Only the lines from the one containing "yellow spoon: 2 -> 0" through the end of the listing are to be repeated, exactly and without pictures.

* [Input data]
■ ■ ■
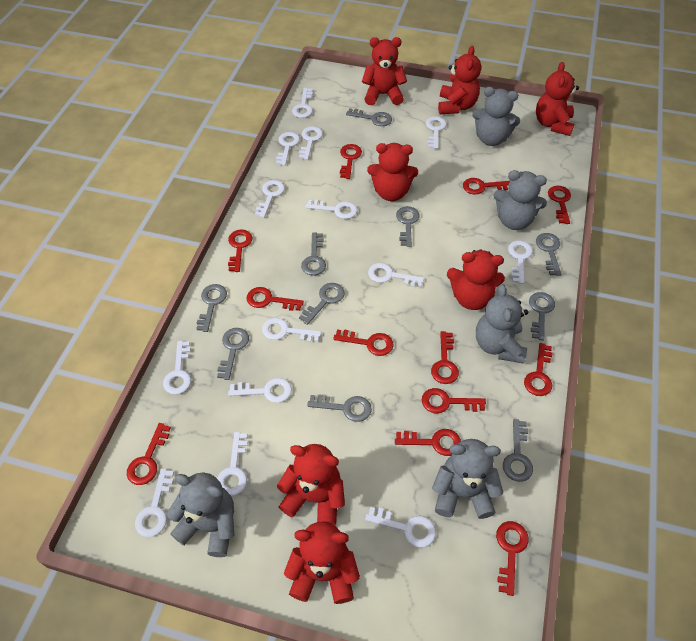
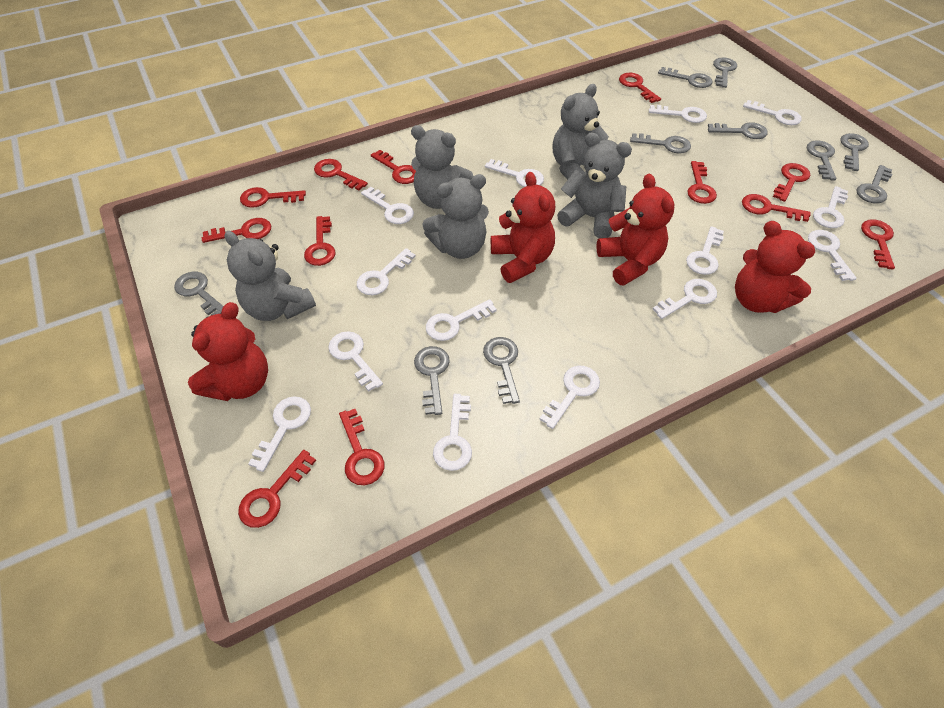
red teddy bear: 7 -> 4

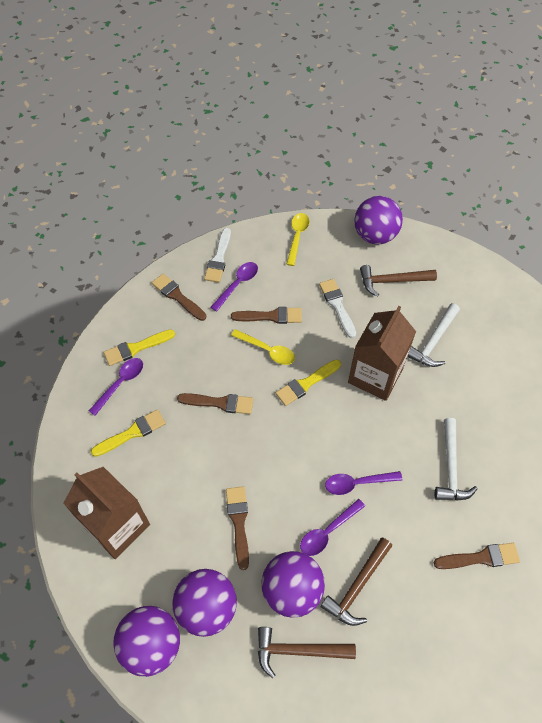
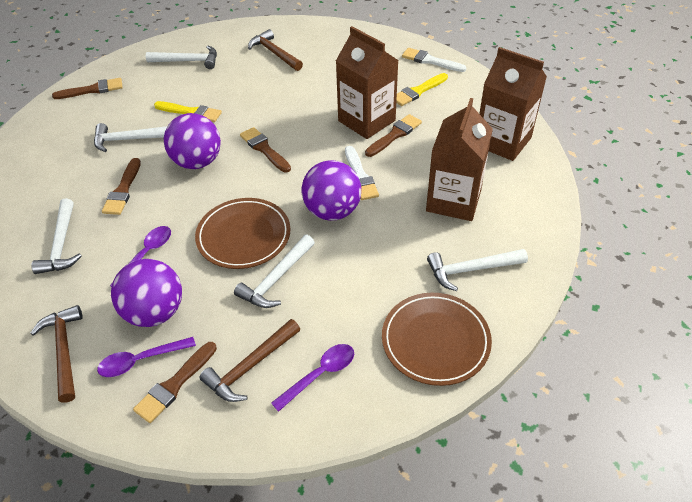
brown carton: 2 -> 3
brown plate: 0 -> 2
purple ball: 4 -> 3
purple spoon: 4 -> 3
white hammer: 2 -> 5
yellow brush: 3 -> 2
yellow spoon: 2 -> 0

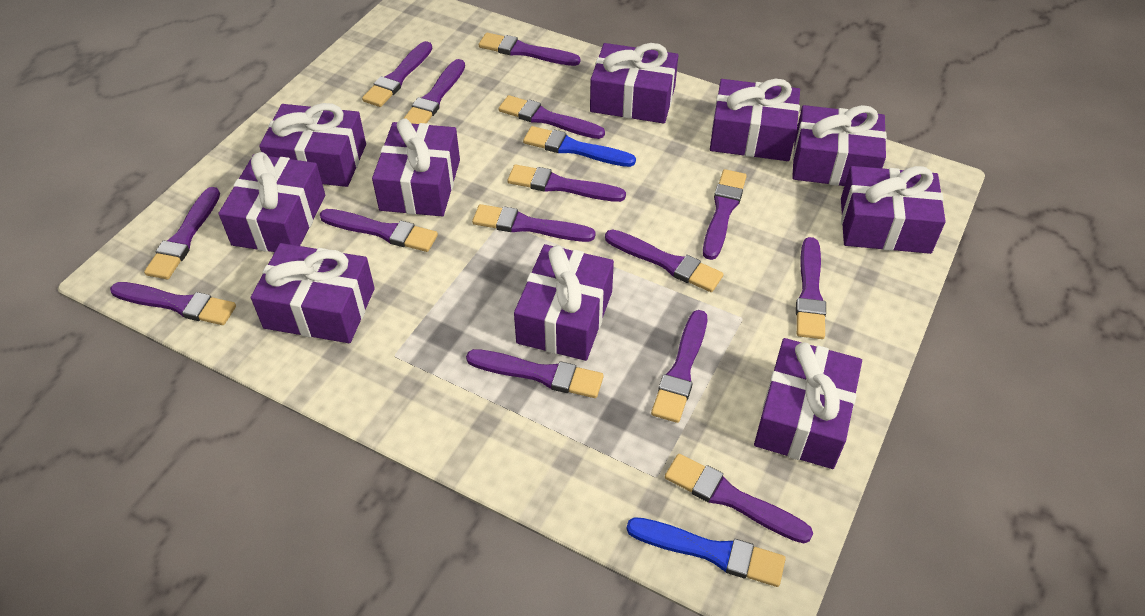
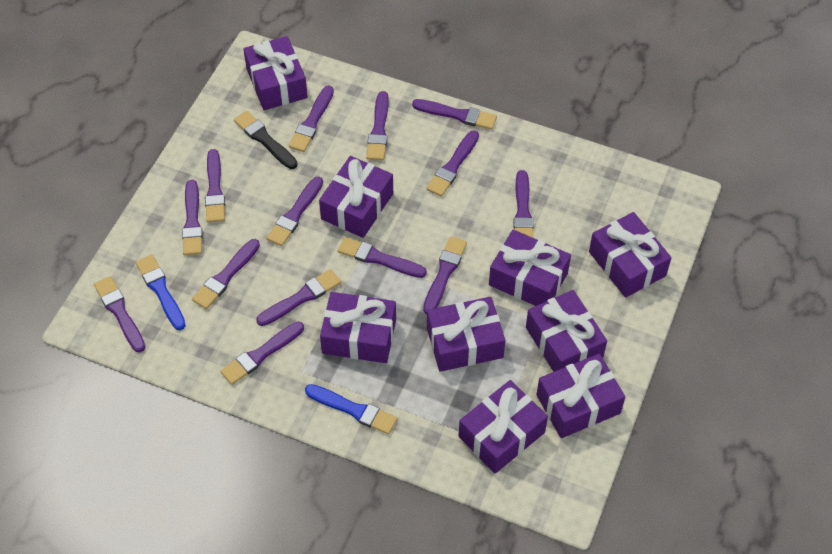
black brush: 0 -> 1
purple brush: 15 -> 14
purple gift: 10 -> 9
■ ■ ■
* [Answer area]
yellow spoon: 2 -> 0

black brush: 0 -> 1
purple brush: 15 -> 14
purple gift: 10 -> 9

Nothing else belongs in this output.